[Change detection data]

################

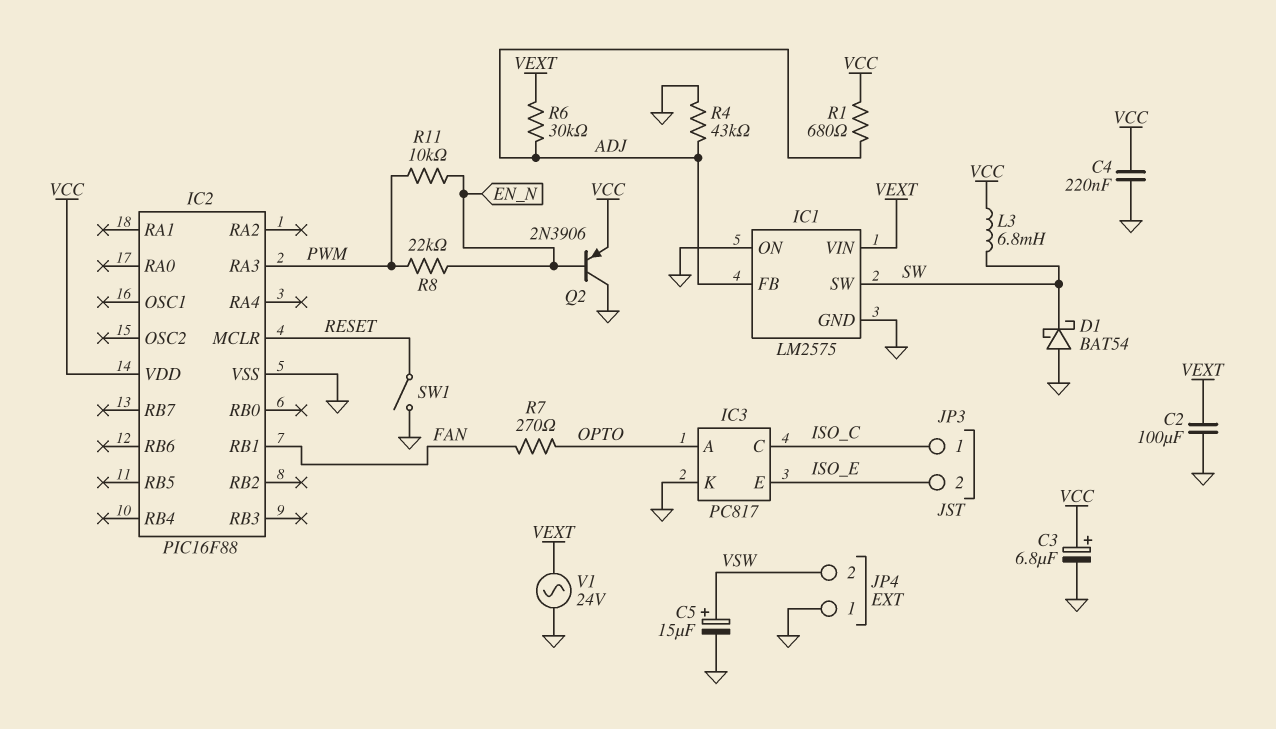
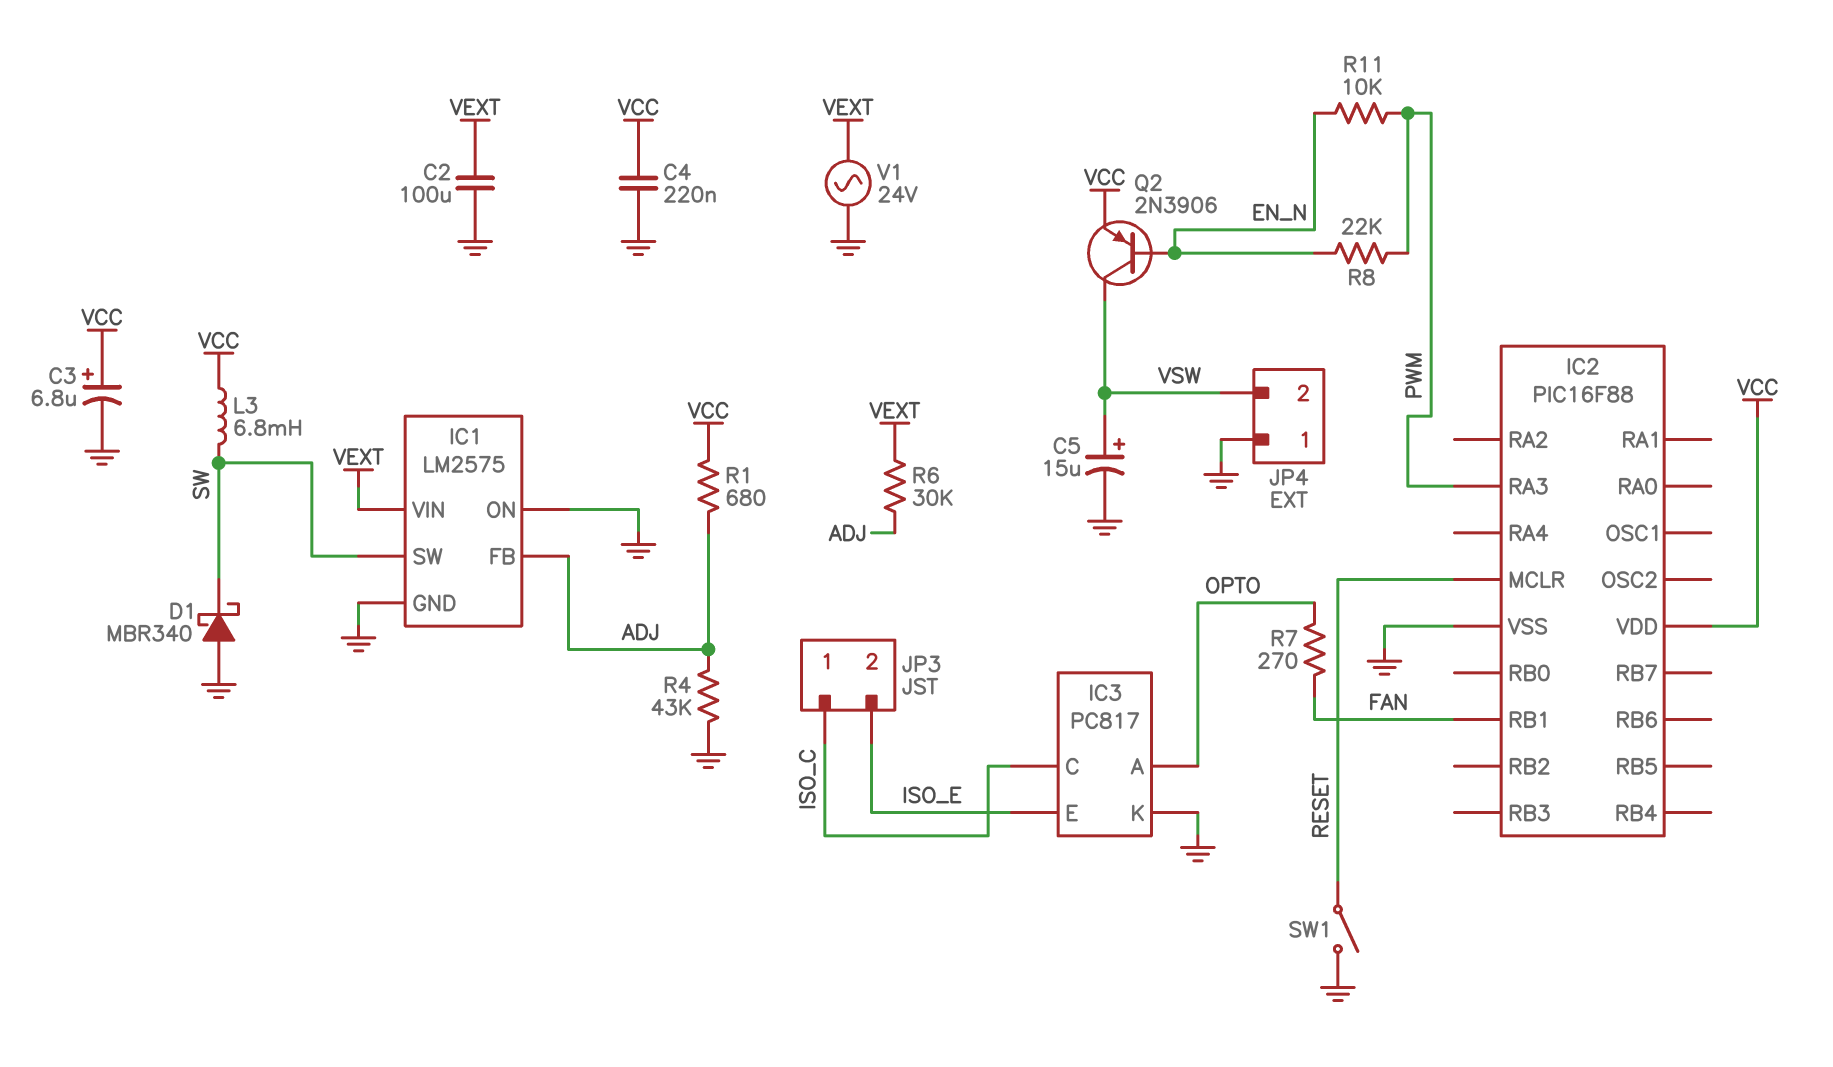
D1: schottky BAT54 (A GND, K SW) -> schottky MBR340 (A GND, K SW)
Q2: PNP 2N3906 (B EN_N, C GND, E VCC) -> PNP 2N3906 (B EN_N, C VSW, E VCC)

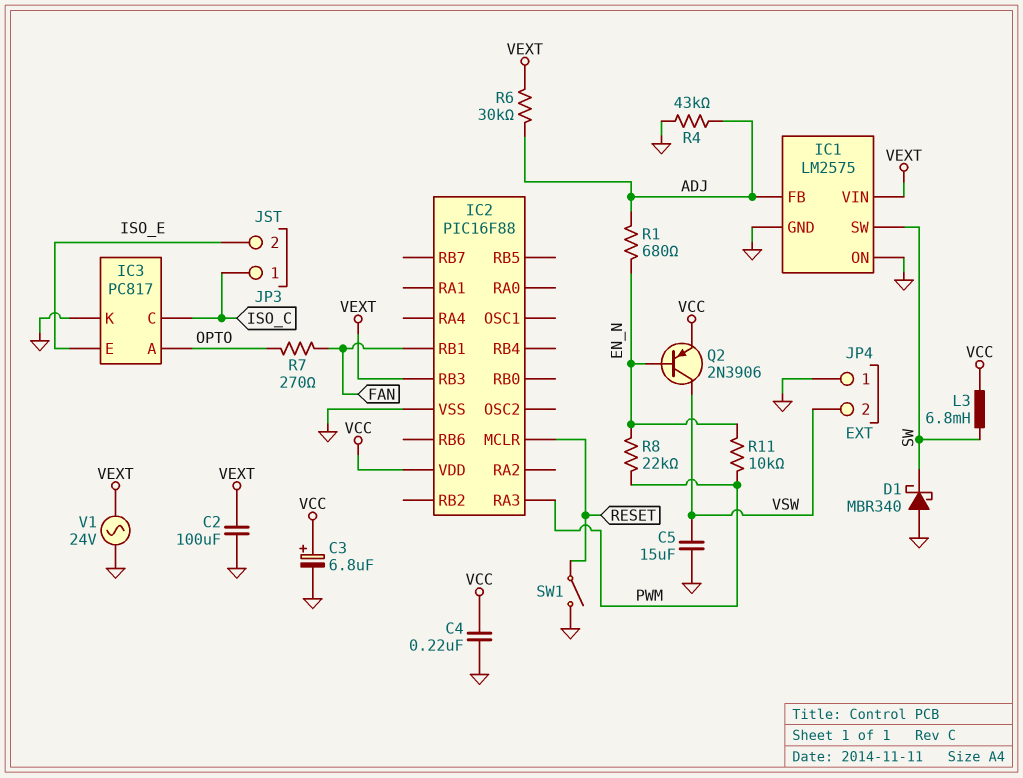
C5: 15uF (plus VSW, minus GND) -> 15uF (GND, VSW)
IC2 pin RB3: none -> VEXT
R1: 680 (ADJ, VCC) -> 680 (ADJ, EN_N)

################

▶ [What this task involves] Set every record down verbatim. No pictures belong in the copy.

▶ [Answer space]
D1: schottky BAT54 (A GND, K SW) -> schottky MBR340 (A GND, K SW)
Q2: PNP 2N3906 (B EN_N, C GND, E VCC) -> PNP 2N3906 (B EN_N, C VSW, E VCC)

C5: 15uF (plus VSW, minus GND) -> 15uF (GND, VSW)
IC2 pin RB3: none -> VEXT
R1: 680 (ADJ, VCC) -> 680 (ADJ, EN_N)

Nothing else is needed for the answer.